### About this task
Leave out the pictures and repeat the data exactly.

### Information provided
Content starts
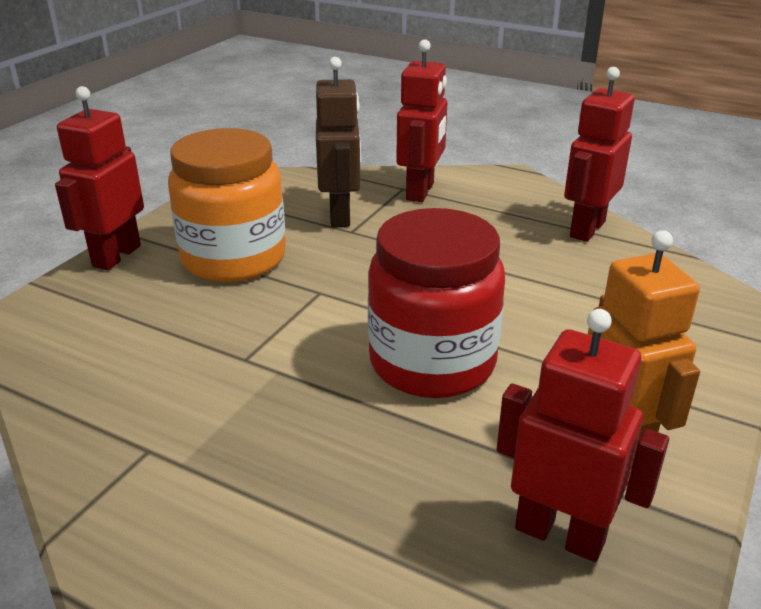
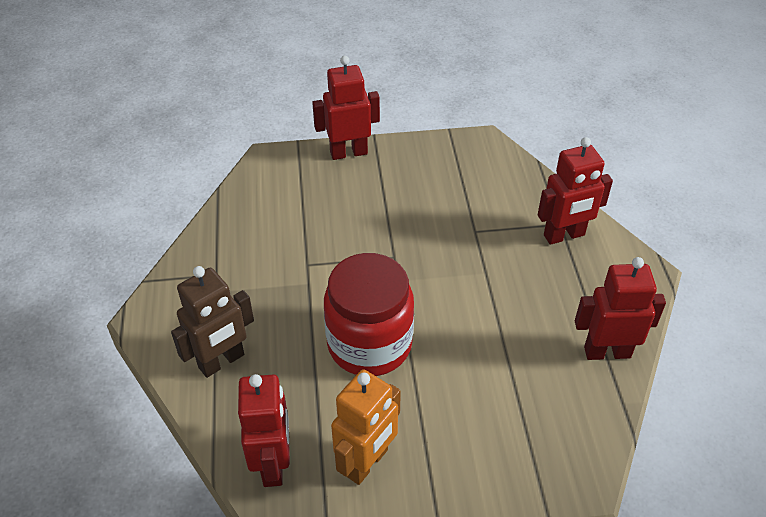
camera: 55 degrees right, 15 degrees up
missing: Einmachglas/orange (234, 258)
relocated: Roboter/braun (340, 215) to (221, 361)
Content ends
### Expected answer
camera: 55 degrees right, 15 degrees up
missing: Einmachglas/orange (234, 258)
relocated: Roboter/braun (340, 215) to (221, 361)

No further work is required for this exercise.